== DATA EXTRACT
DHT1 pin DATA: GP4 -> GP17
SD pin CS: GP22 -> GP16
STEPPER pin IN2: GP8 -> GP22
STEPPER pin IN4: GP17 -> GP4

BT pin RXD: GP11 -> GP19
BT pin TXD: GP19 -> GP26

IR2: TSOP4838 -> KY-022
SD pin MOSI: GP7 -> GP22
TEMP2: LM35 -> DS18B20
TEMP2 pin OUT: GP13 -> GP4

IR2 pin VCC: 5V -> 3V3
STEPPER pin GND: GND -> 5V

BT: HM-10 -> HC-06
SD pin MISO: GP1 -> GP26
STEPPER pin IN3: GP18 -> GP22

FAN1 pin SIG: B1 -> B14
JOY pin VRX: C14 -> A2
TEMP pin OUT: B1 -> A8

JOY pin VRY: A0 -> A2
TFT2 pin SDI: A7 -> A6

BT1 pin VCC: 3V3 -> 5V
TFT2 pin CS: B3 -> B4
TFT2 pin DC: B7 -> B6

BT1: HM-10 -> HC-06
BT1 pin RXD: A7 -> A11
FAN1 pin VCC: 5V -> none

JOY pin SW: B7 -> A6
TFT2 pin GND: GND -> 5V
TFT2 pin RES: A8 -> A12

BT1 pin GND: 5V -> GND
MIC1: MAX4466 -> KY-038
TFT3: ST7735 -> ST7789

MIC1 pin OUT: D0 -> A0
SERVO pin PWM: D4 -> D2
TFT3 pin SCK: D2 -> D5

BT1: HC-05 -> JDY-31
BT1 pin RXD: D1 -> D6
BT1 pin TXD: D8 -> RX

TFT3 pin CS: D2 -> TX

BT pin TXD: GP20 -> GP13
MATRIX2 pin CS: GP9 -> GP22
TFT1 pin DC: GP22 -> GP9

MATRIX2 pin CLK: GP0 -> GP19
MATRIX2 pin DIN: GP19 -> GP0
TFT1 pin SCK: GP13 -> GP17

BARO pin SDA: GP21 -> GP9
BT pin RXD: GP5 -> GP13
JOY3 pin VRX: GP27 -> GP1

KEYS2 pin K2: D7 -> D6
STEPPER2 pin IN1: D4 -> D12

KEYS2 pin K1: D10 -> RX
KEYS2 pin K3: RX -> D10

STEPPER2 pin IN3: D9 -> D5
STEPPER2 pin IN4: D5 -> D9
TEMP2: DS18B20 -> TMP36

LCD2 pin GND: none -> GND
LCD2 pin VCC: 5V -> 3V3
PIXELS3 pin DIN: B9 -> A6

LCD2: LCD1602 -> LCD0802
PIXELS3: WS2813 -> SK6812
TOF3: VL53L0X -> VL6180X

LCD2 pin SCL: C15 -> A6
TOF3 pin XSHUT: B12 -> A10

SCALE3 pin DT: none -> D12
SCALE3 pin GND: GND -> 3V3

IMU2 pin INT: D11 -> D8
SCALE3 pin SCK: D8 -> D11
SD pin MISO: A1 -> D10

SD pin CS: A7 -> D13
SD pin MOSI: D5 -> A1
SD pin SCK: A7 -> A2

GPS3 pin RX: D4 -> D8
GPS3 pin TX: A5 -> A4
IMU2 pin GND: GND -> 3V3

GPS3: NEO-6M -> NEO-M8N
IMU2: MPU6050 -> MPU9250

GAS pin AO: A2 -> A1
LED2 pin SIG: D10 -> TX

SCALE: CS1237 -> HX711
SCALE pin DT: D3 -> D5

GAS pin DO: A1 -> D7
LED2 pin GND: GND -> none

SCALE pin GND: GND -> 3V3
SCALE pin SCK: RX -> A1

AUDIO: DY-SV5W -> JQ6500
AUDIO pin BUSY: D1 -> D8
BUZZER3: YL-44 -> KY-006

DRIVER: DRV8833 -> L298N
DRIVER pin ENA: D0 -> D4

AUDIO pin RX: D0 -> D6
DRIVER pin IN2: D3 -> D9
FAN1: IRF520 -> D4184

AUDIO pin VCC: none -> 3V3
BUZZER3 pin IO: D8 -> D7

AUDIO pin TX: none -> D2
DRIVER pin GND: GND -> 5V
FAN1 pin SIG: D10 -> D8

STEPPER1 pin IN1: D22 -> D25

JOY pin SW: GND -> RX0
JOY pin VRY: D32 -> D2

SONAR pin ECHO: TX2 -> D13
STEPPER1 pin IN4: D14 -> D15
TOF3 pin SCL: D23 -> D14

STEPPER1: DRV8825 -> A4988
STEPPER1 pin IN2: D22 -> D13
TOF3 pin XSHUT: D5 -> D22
====
WHAT TO DO: Starting with the line with "STEPPER pin IN3: GP18 -> GP22" above and going on through the line with "IMU2: MPU6050 -> MPU9250", transcribe every line exactly, both ends included, and add nothing.

SOLUTION BELOW:
STEPPER pin IN3: GP18 -> GP22

FAN1 pin SIG: B1 -> B14
JOY pin VRX: C14 -> A2
TEMP pin OUT: B1 -> A8

JOY pin VRY: A0 -> A2
TFT2 pin SDI: A7 -> A6

BT1 pin VCC: 3V3 -> 5V
TFT2 pin CS: B3 -> B4
TFT2 pin DC: B7 -> B6

BT1: HM-10 -> HC-06
BT1 pin RXD: A7 -> A11
FAN1 pin VCC: 5V -> none

JOY pin SW: B7 -> A6
TFT2 pin GND: GND -> 5V
TFT2 pin RES: A8 -> A12

BT1 pin GND: 5V -> GND
MIC1: MAX4466 -> KY-038
TFT3: ST7735 -> ST7789

MIC1 pin OUT: D0 -> A0
SERVO pin PWM: D4 -> D2
TFT3 pin SCK: D2 -> D5

BT1: HC-05 -> JDY-31
BT1 pin RXD: D1 -> D6
BT1 pin TXD: D8 -> RX

TFT3 pin CS: D2 -> TX

BT pin TXD: GP20 -> GP13
MATRIX2 pin CS: GP9 -> GP22
TFT1 pin DC: GP22 -> GP9

MATRIX2 pin CLK: GP0 -> GP19
MATRIX2 pin DIN: GP19 -> GP0
TFT1 pin SCK: GP13 -> GP17

BARO pin SDA: GP21 -> GP9
BT pin RXD: GP5 -> GP13
JOY3 pin VRX: GP27 -> GP1

KEYS2 pin K2: D7 -> D6
STEPPER2 pin IN1: D4 -> D12

KEYS2 pin K1: D10 -> RX
KEYS2 pin K3: RX -> D10

STEPPER2 pin IN3: D9 -> D5
STEPPER2 pin IN4: D5 -> D9
TEMP2: DS18B20 -> TMP36

LCD2 pin GND: none -> GND
LCD2 pin VCC: 5V -> 3V3
PIXELS3 pin DIN: B9 -> A6

LCD2: LCD1602 -> LCD0802
PIXELS3: WS2813 -> SK6812
TOF3: VL53L0X -> VL6180X

LCD2 pin SCL: C15 -> A6
TOF3 pin XSHUT: B12 -> A10

SCALE3 pin DT: none -> D12
SCALE3 pin GND: GND -> 3V3

IMU2 pin INT: D11 -> D8
SCALE3 pin SCK: D8 -> D11
SD pin MISO: A1 -> D10

SD pin CS: A7 -> D13
SD pin MOSI: D5 -> A1
SD pin SCK: A7 -> A2

GPS3 pin RX: D4 -> D8
GPS3 pin TX: A5 -> A4
IMU2 pin GND: GND -> 3V3

GPS3: NEO-6M -> NEO-M8N
IMU2: MPU6050 -> MPU9250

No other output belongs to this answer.